● EXERCISE: Work through the entries below and show every line in which "turquoise" is found.

"""

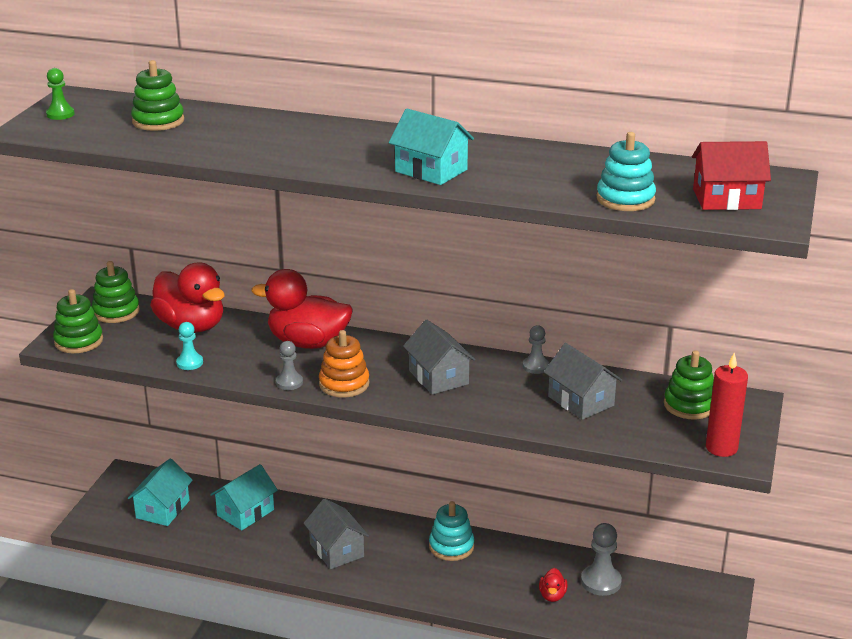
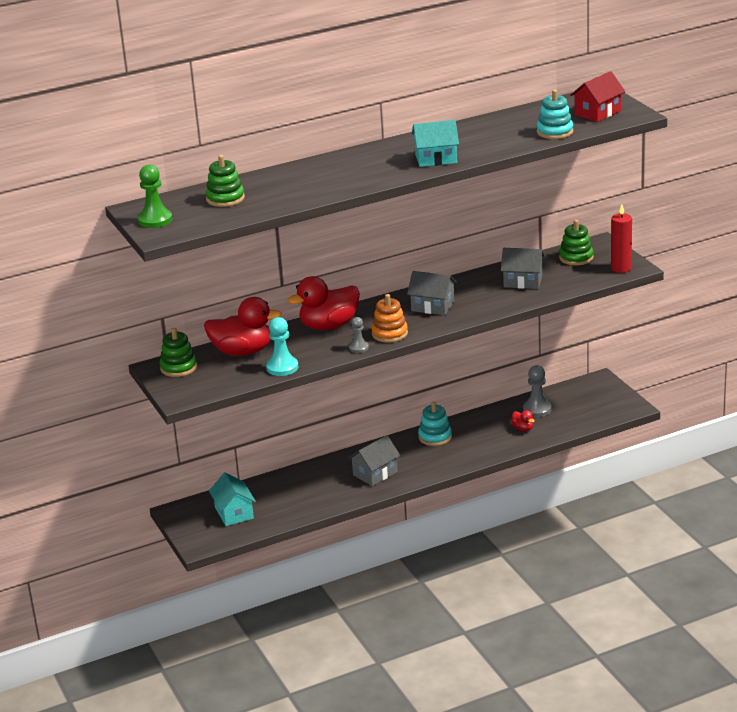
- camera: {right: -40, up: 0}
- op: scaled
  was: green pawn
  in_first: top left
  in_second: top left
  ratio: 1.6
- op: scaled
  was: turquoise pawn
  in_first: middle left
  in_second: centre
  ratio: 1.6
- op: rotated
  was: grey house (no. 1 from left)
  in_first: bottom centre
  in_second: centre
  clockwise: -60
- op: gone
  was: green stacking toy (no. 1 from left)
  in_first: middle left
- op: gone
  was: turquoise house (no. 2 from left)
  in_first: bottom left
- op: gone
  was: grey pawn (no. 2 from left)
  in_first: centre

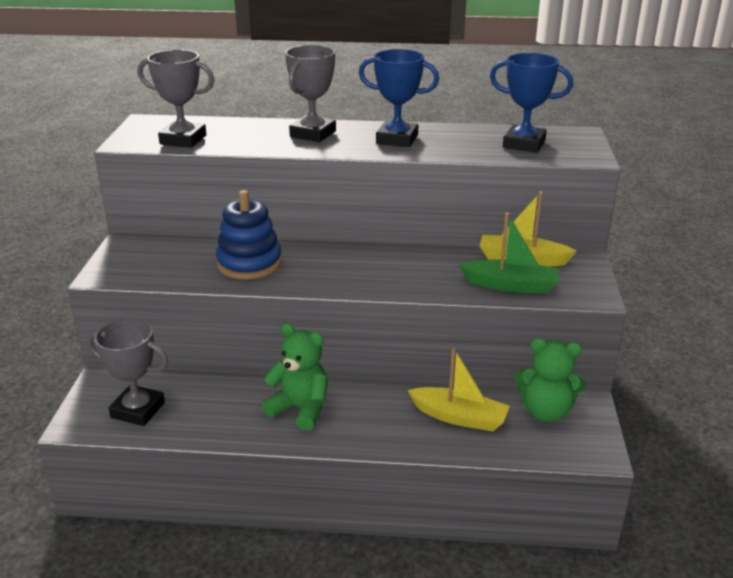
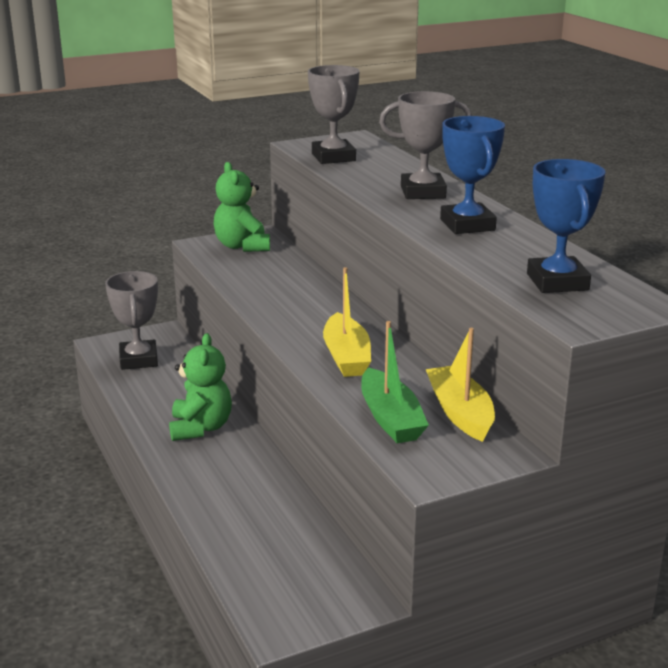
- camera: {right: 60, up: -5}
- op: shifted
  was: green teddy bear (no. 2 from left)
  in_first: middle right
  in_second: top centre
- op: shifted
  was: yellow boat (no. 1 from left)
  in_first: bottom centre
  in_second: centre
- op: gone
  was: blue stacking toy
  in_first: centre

"""

● WRITTEN ANSWER:
  was: turquoise pawn
  was: turquoise house (no. 2 from left)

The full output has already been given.